» PROBLEM DESCRIPTION
Write out, from the entries below, exactly the lines that run between the lines holding "RELAY2: 5V-2CH -> 12V-2CH" and "RELAY2 pin IN2: D2 -> D5", inclusive, and stop there.

» Change listing data
+-------+
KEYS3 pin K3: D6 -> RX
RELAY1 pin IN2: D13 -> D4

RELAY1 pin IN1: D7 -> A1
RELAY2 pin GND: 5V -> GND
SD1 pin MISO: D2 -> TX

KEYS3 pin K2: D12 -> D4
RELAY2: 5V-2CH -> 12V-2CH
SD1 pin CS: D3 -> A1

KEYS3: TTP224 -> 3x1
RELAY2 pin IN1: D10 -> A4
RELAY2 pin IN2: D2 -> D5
+-------+
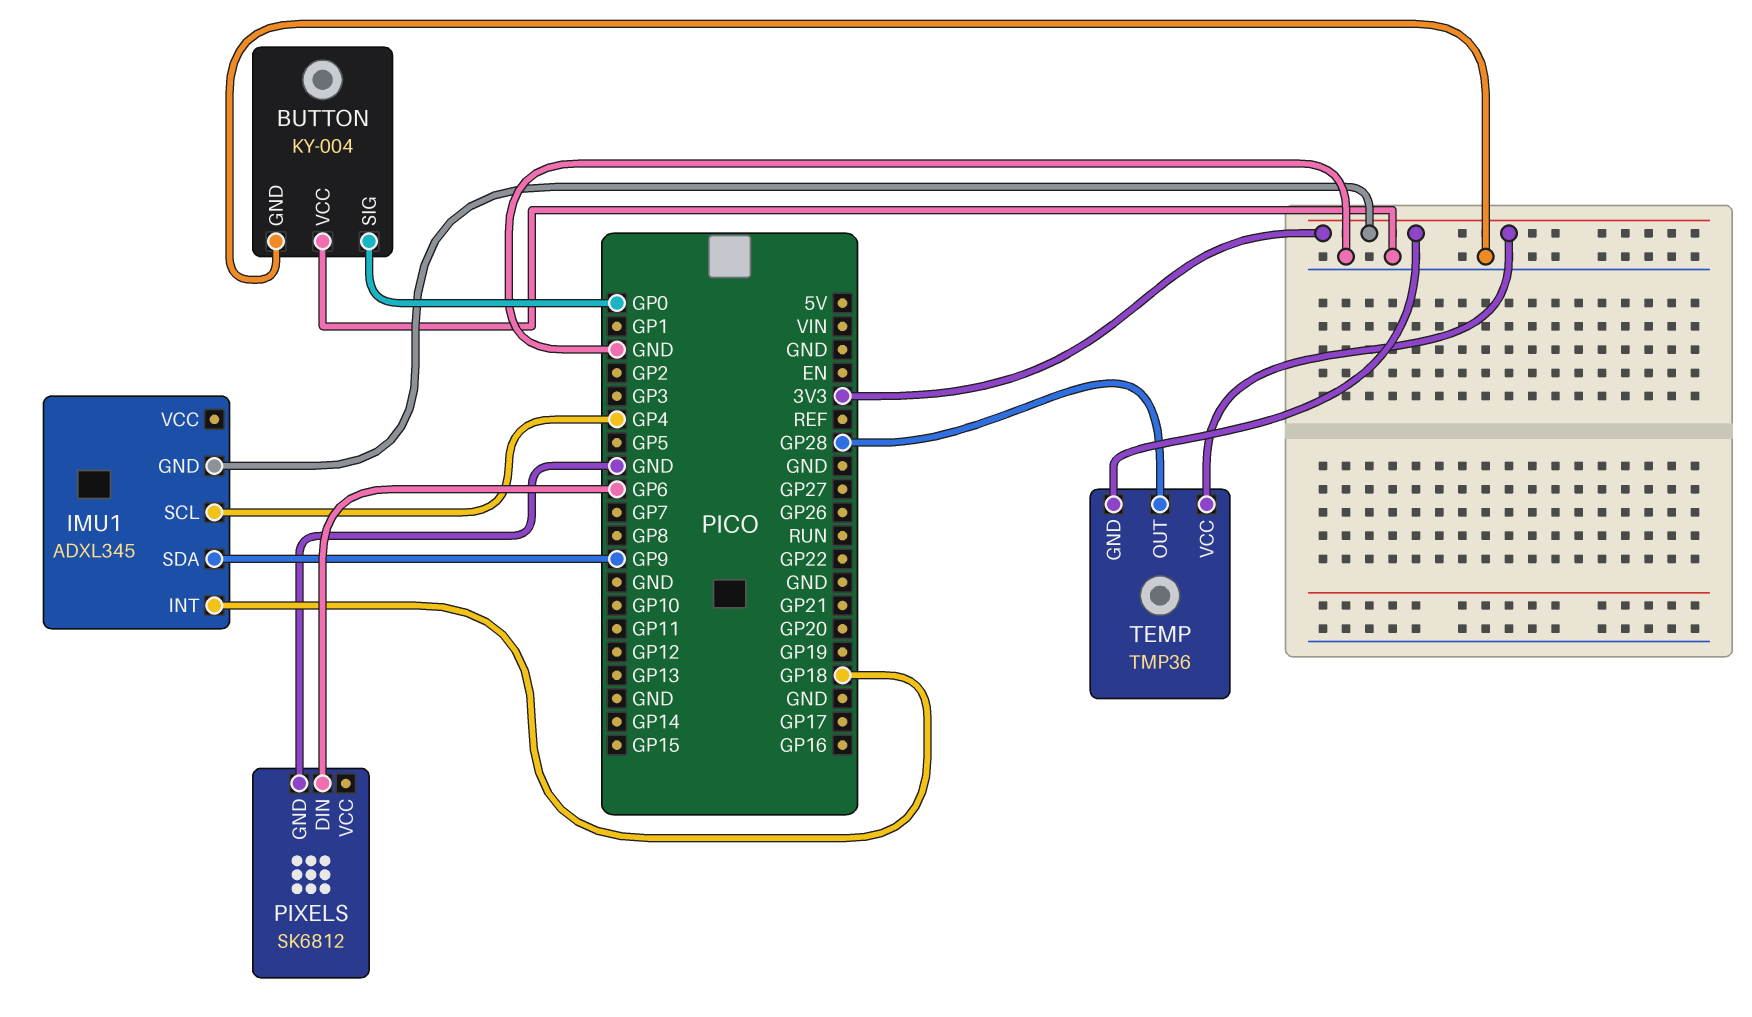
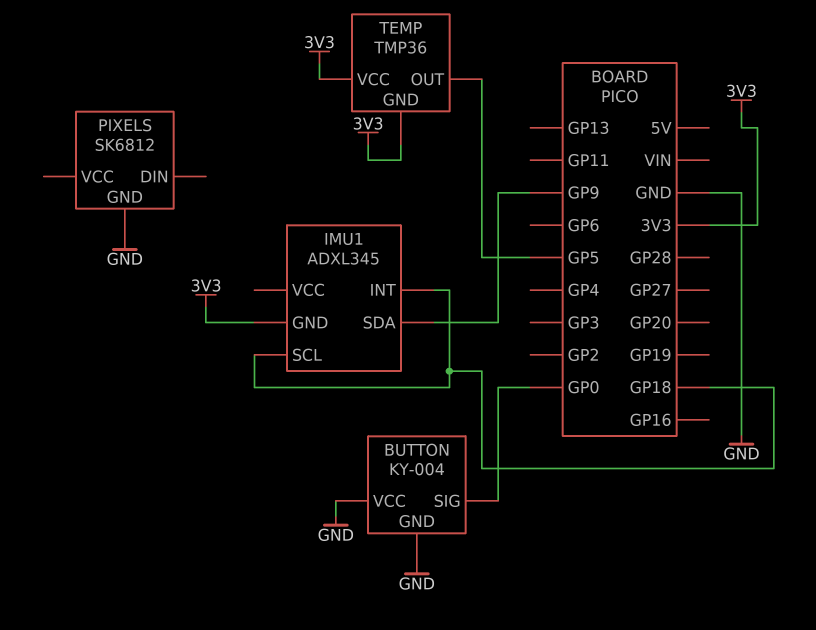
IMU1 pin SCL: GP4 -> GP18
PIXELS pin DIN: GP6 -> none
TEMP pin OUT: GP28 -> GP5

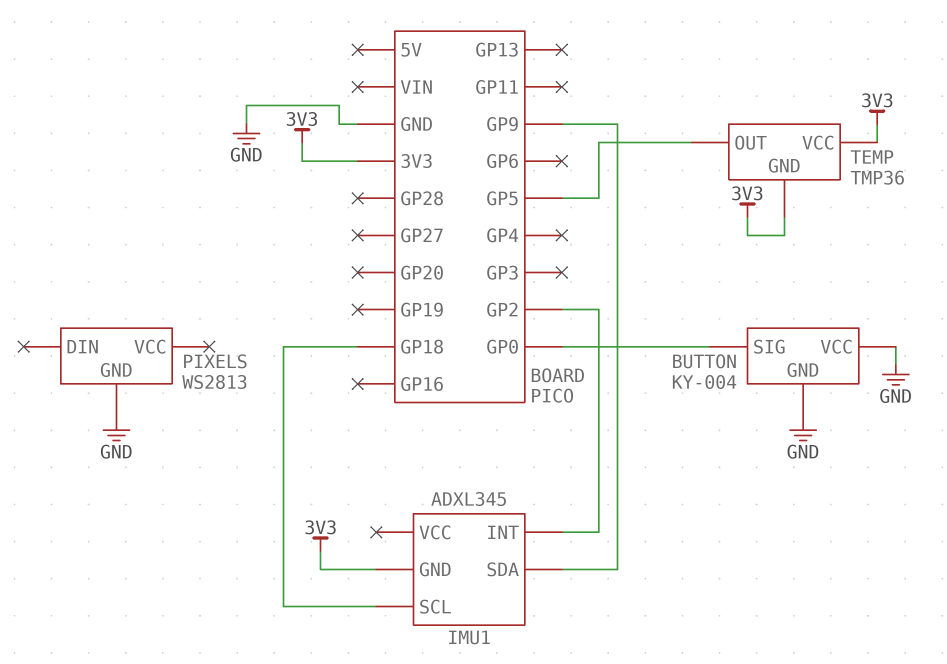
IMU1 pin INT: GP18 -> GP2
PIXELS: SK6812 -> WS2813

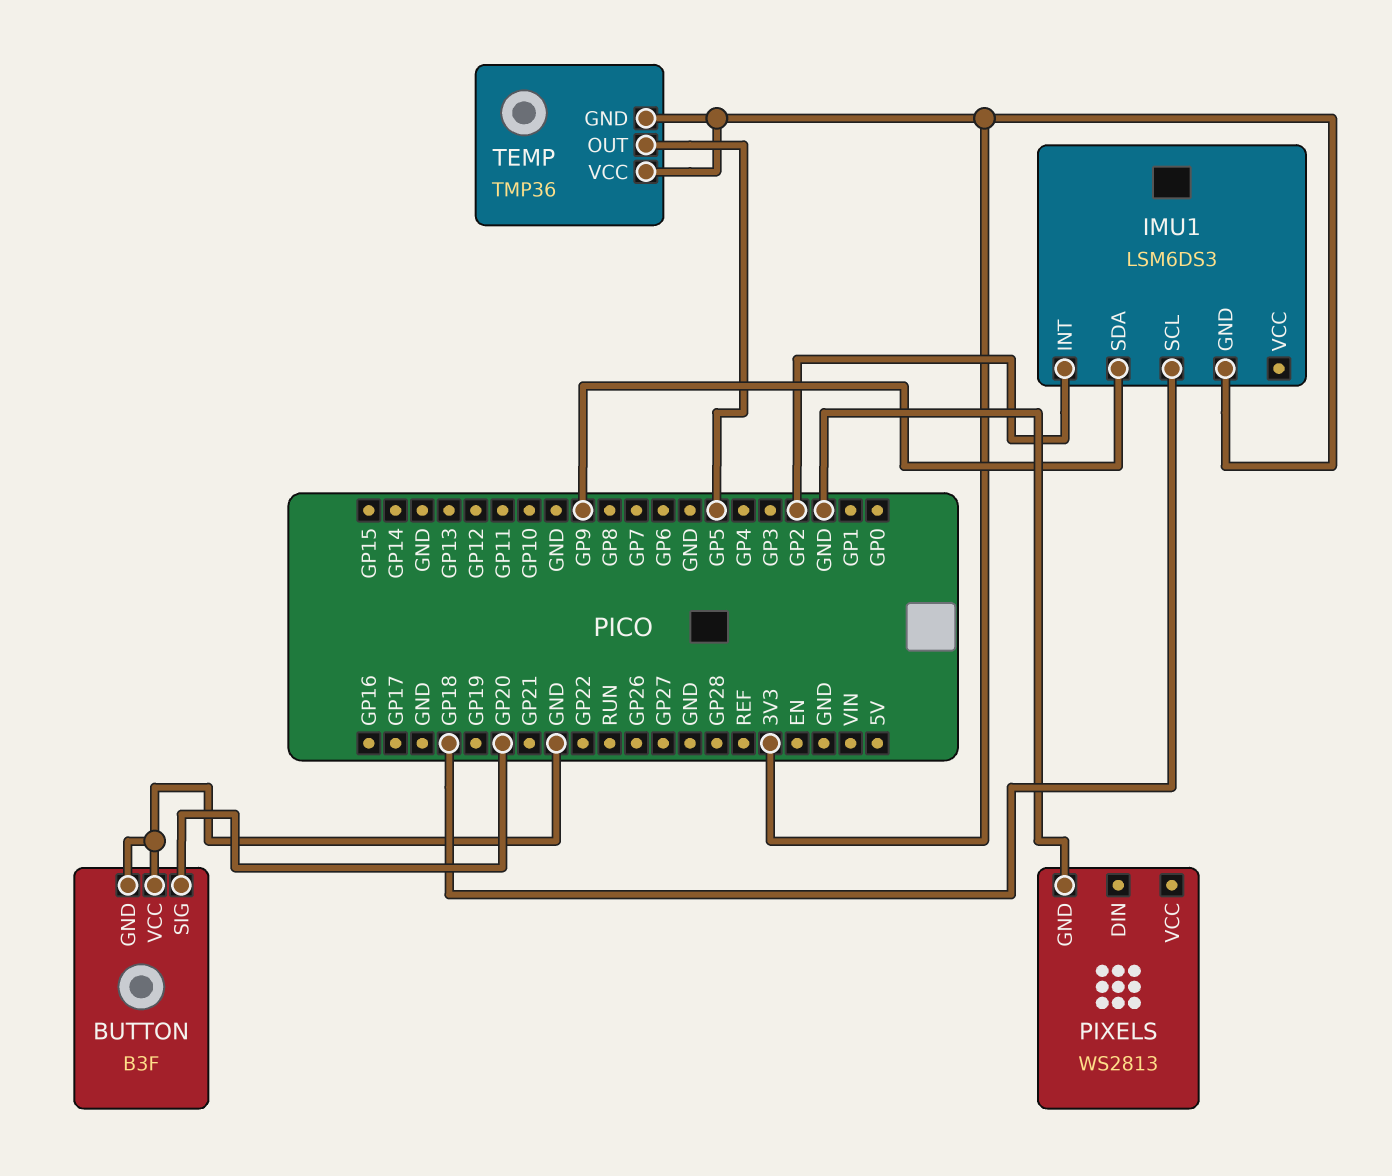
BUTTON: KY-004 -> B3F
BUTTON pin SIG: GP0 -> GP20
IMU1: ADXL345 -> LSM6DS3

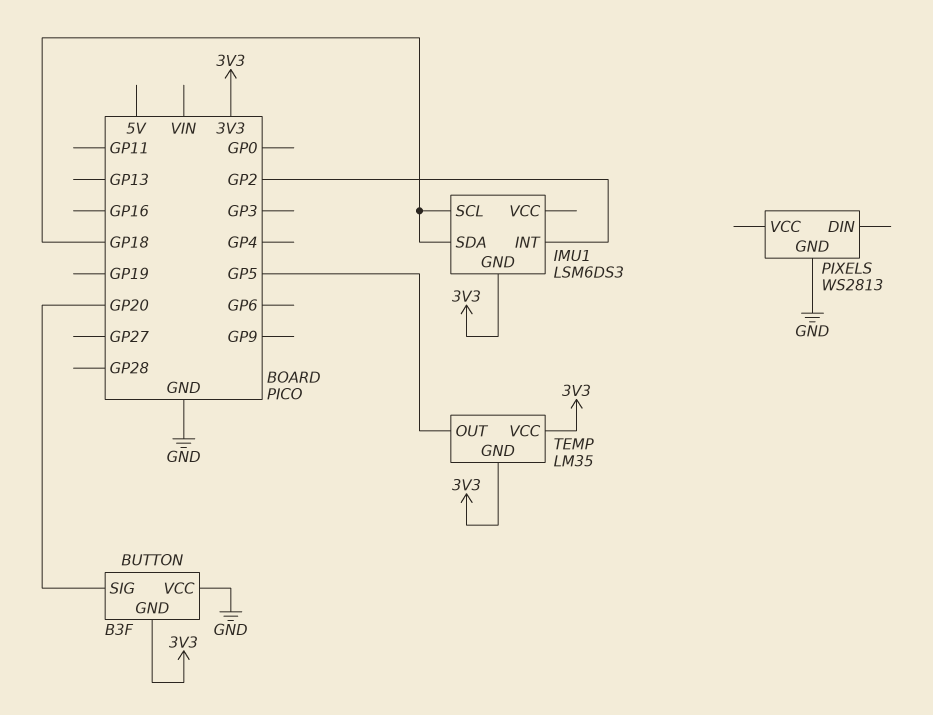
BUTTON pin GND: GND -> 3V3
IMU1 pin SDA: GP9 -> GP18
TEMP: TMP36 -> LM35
+-------+
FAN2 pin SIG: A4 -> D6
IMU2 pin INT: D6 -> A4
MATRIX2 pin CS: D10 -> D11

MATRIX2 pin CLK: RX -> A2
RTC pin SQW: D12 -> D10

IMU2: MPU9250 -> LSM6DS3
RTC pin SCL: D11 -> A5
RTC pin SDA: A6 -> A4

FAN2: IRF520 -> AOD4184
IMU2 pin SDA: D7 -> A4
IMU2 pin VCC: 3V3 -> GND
+-------+
» WRITTEN RESPONSE
RELAY2: 5V-2CH -> 12V-2CH
SD1 pin CS: D3 -> A1

KEYS3: TTP224 -> 3x1
RELAY2 pin IN1: D10 -> A4
RELAY2 pin IN2: D2 -> D5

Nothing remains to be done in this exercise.